___ Extracted information ___

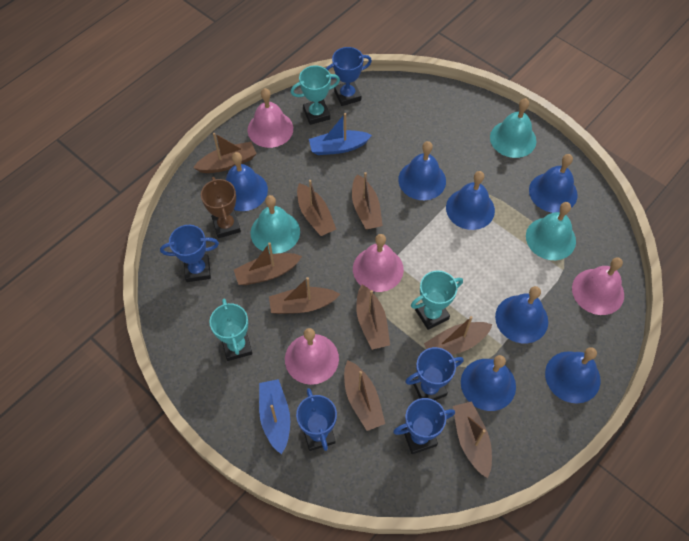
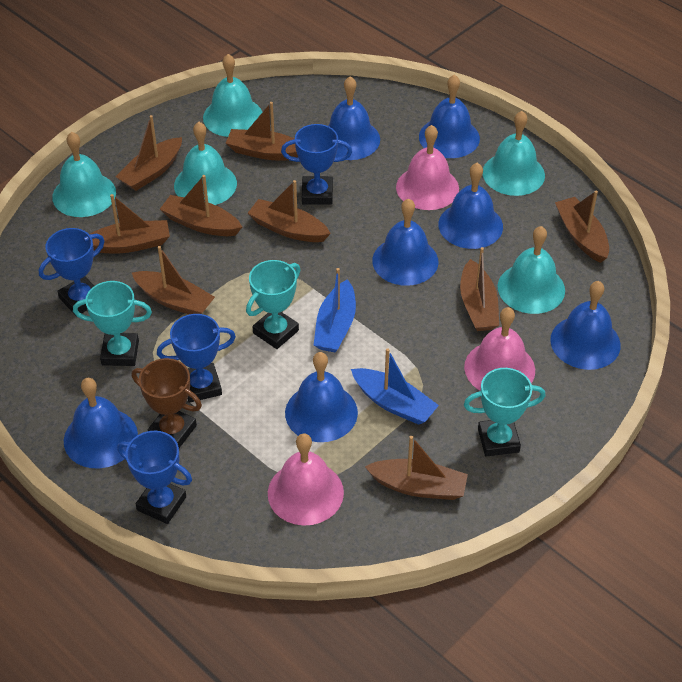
blue trophy: 5 -> 4
pink bell: 4 -> 3
turquoise bell: 3 -> 5

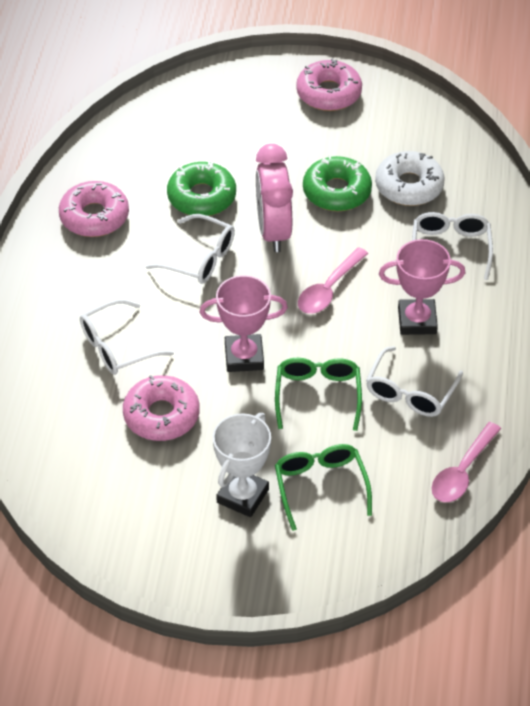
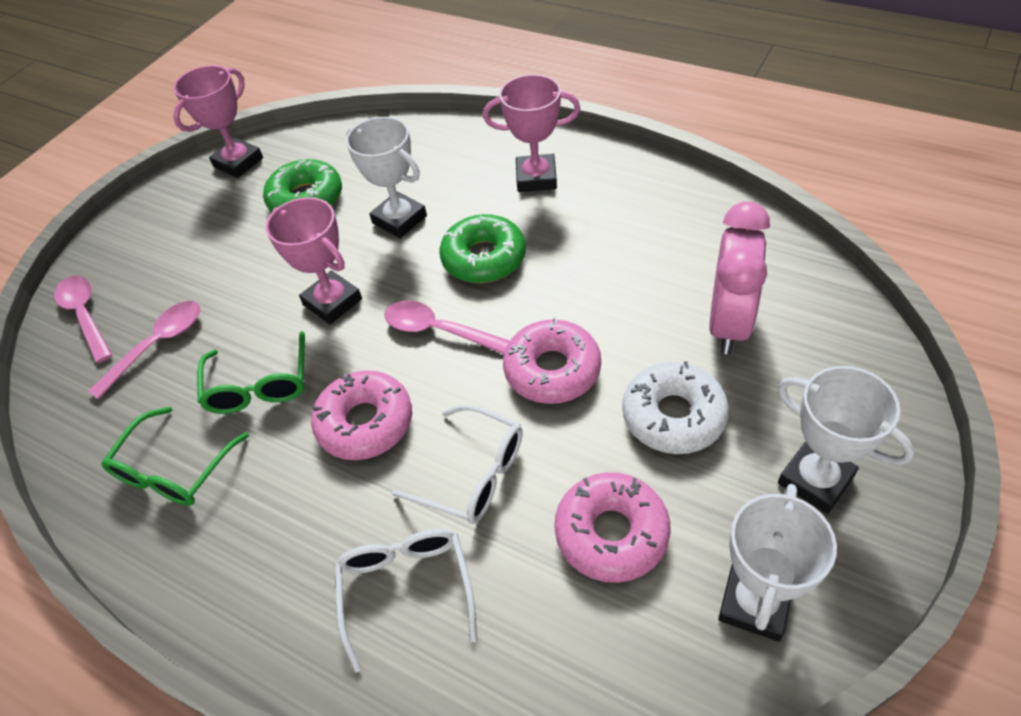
pink spoon: 2 -> 3
pink trophy: 2 -> 3
white glasses: 4 -> 2
white trophy: 1 -> 3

___

> _Task details_
In the listing above, find the line with "pink spoon: 2 -> 3" and set down that line and all after it exactly, through the final line.

> _Solution to this problem_
pink spoon: 2 -> 3
pink trophy: 2 -> 3
white glasses: 4 -> 2
white trophy: 1 -> 3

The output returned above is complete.